__How to complete this task__
When you transcribe the lines below, keep every word the same and leave the pictures behind.

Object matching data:
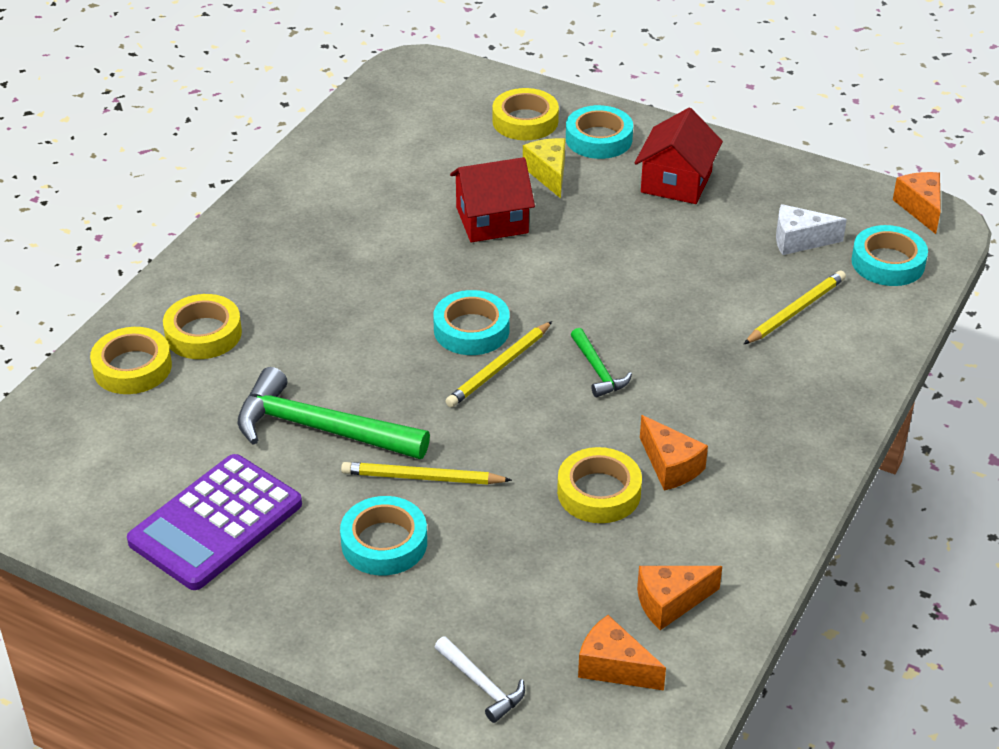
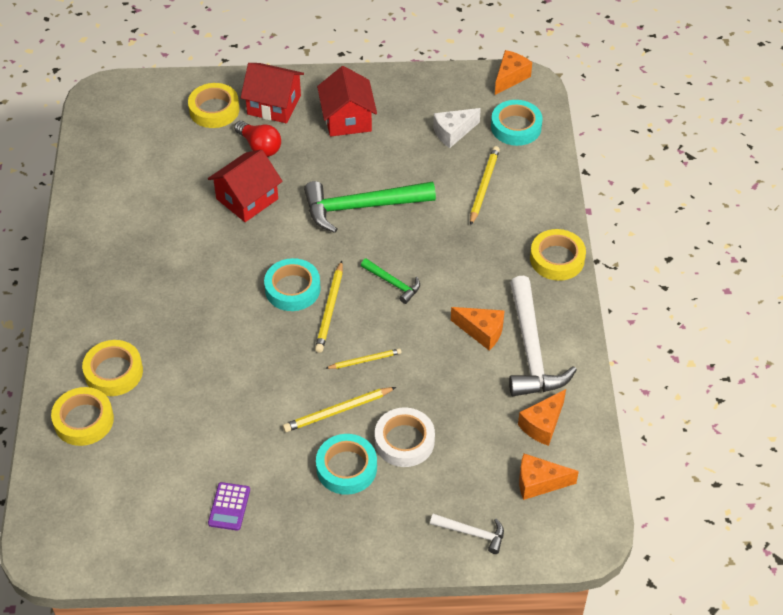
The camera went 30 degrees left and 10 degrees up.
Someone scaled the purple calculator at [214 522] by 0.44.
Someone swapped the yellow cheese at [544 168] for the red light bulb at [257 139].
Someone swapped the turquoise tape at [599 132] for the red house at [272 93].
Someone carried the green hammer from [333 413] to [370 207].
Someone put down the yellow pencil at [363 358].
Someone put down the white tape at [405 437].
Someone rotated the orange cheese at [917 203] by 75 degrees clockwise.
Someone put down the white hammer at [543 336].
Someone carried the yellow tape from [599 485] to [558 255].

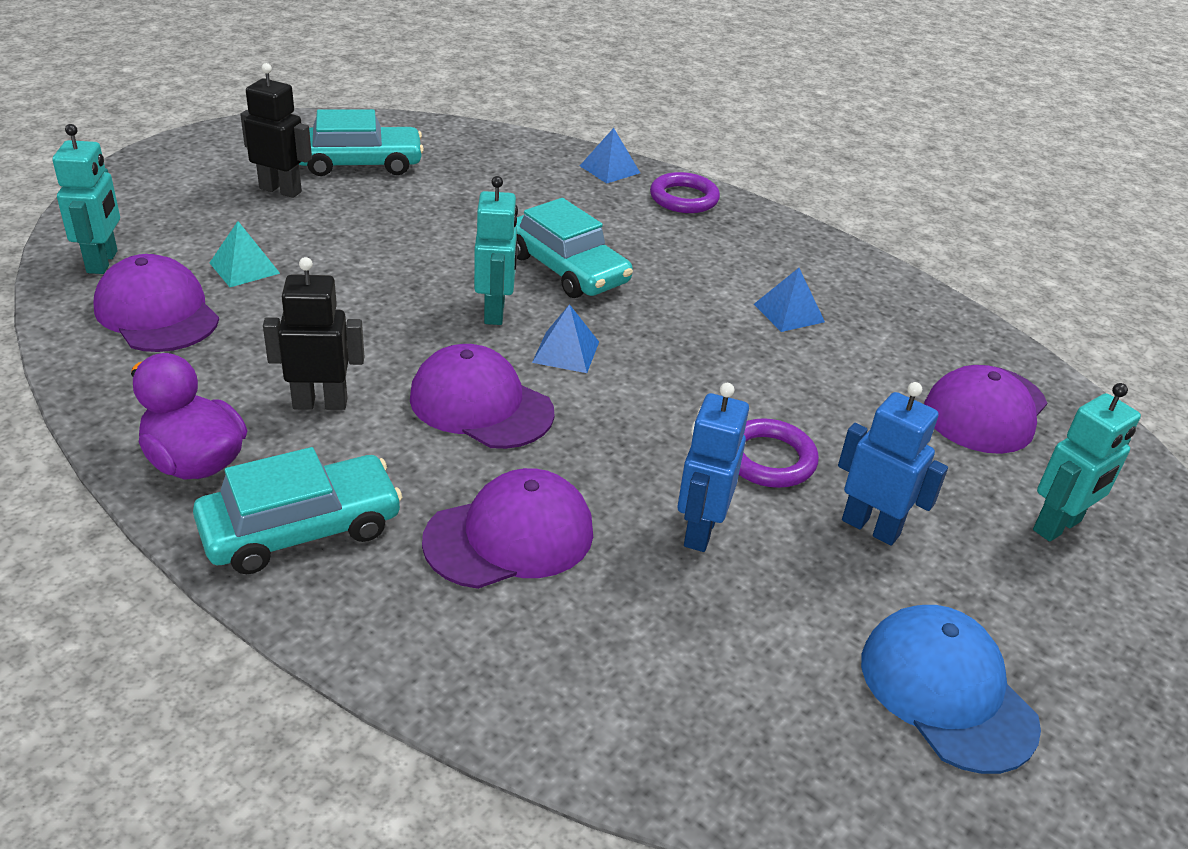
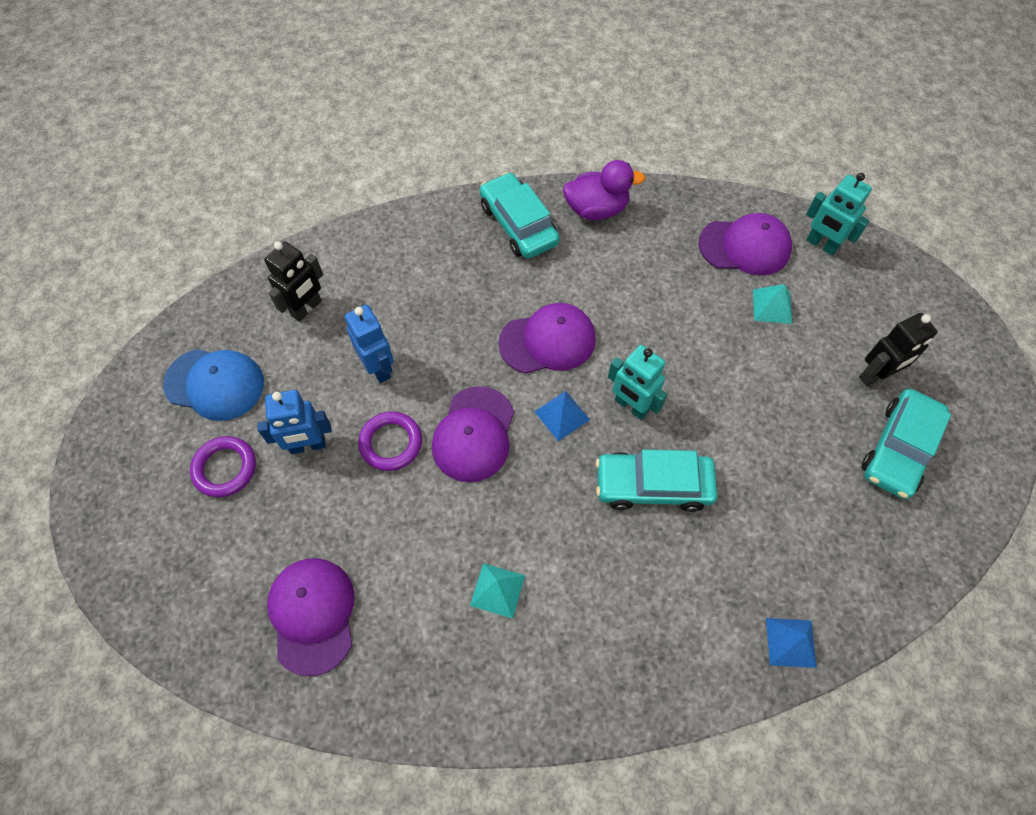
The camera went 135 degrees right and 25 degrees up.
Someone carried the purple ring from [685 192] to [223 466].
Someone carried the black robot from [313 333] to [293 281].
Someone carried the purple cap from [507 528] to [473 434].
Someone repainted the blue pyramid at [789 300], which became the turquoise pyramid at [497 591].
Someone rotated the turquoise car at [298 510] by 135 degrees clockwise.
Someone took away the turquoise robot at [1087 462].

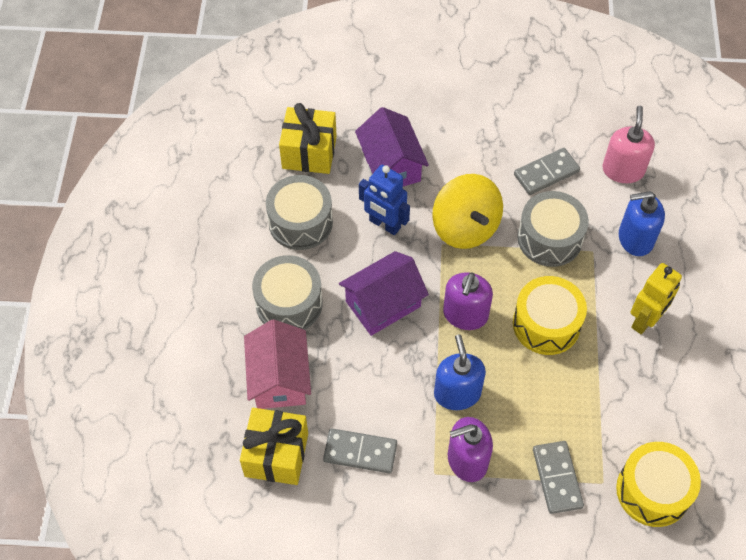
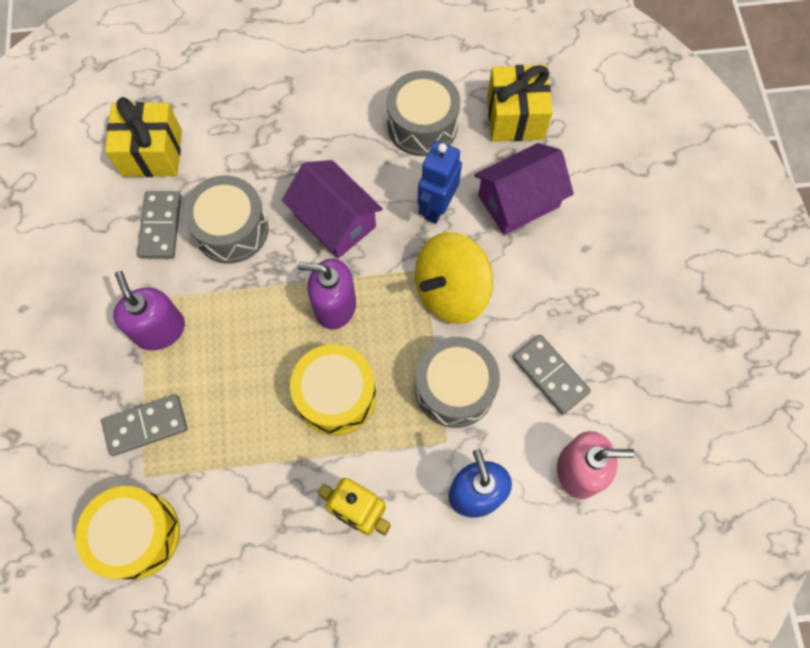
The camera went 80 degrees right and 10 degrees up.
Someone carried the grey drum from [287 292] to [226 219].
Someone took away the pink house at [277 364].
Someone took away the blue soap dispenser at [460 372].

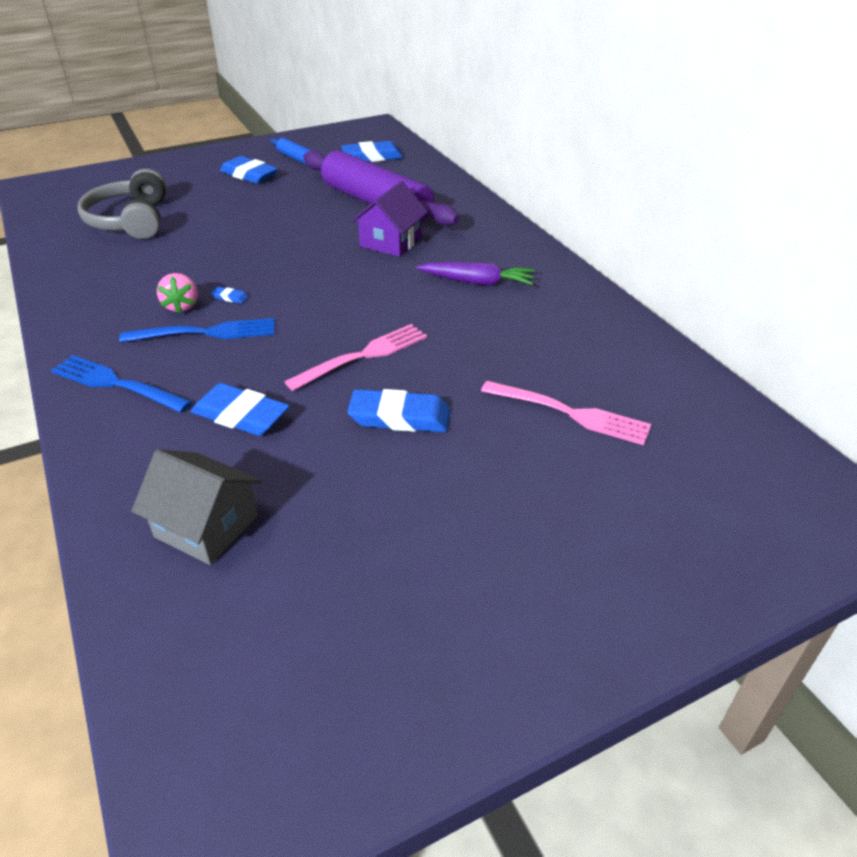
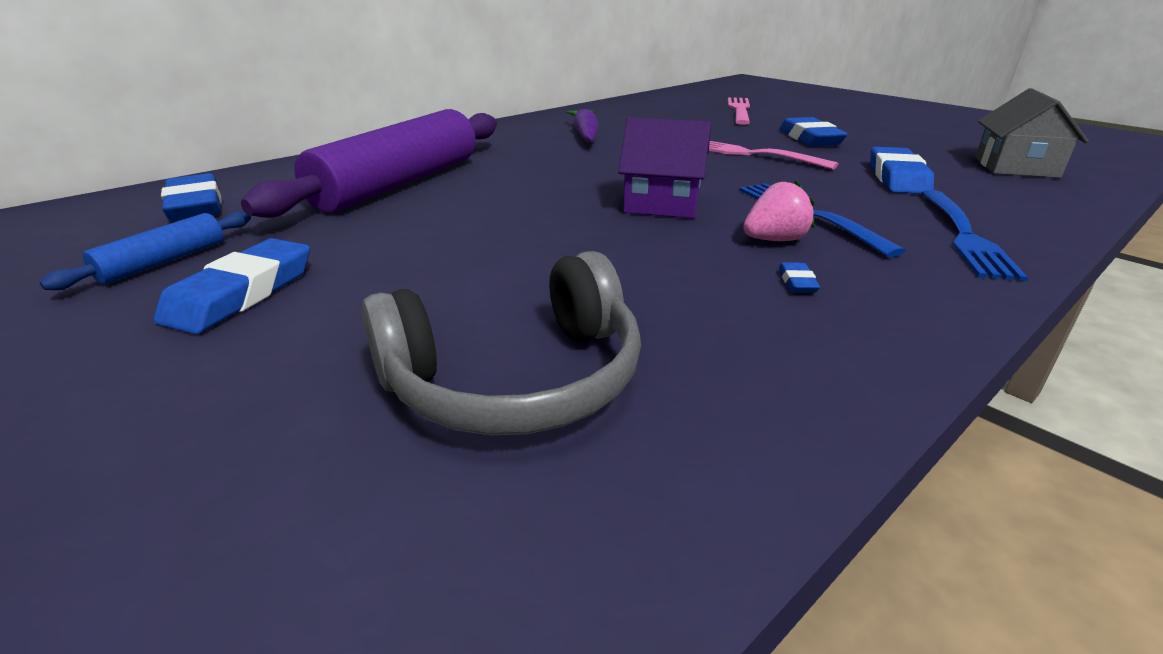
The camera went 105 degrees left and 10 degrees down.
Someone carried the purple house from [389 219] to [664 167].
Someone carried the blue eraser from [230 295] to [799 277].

__Written answer__
The camera went 30 degrees left and 10 degrees up.
Someone scaled the purple calculator at [214 522] by 0.44.
Someone swapped the yellow cheese at [544 168] for the red light bulb at [257 139].
Someone swapped the turquoise tape at [599 132] for the red house at [272 93].
Someone carried the green hammer from [333 413] to [370 207].
Someone put down the yellow pencil at [363 358].
Someone put down the white tape at [405 437].
Someone rotated the orange cheese at [917 203] by 75 degrees clockwise.
Someone put down the white hammer at [543 336].
Someone carried the yellow tape from [599 485] to [558 255].

The camera went 135 degrees right and 25 degrees up.
Someone carried the purple ring from [685 192] to [223 466].
Someone carried the black robot from [313 333] to [293 281].
Someone carried the purple cap from [507 528] to [473 434].
Someone repainted the blue pyramid at [789 300], which became the turquoise pyramid at [497 591].
Someone rotated the turquoise car at [298 510] by 135 degrees clockwise.
Someone took away the turquoise robot at [1087 462].

The camera went 80 degrees right and 10 degrees up.
Someone carried the grey drum from [287 292] to [226 219].
Someone took away the pink house at [277 364].
Someone took away the blue soap dispenser at [460 372].

The camera went 105 degrees left and 10 degrees down.
Someone carried the purple house from [389 219] to [664 167].
Someone carried the blue eraser from [230 295] to [799 277].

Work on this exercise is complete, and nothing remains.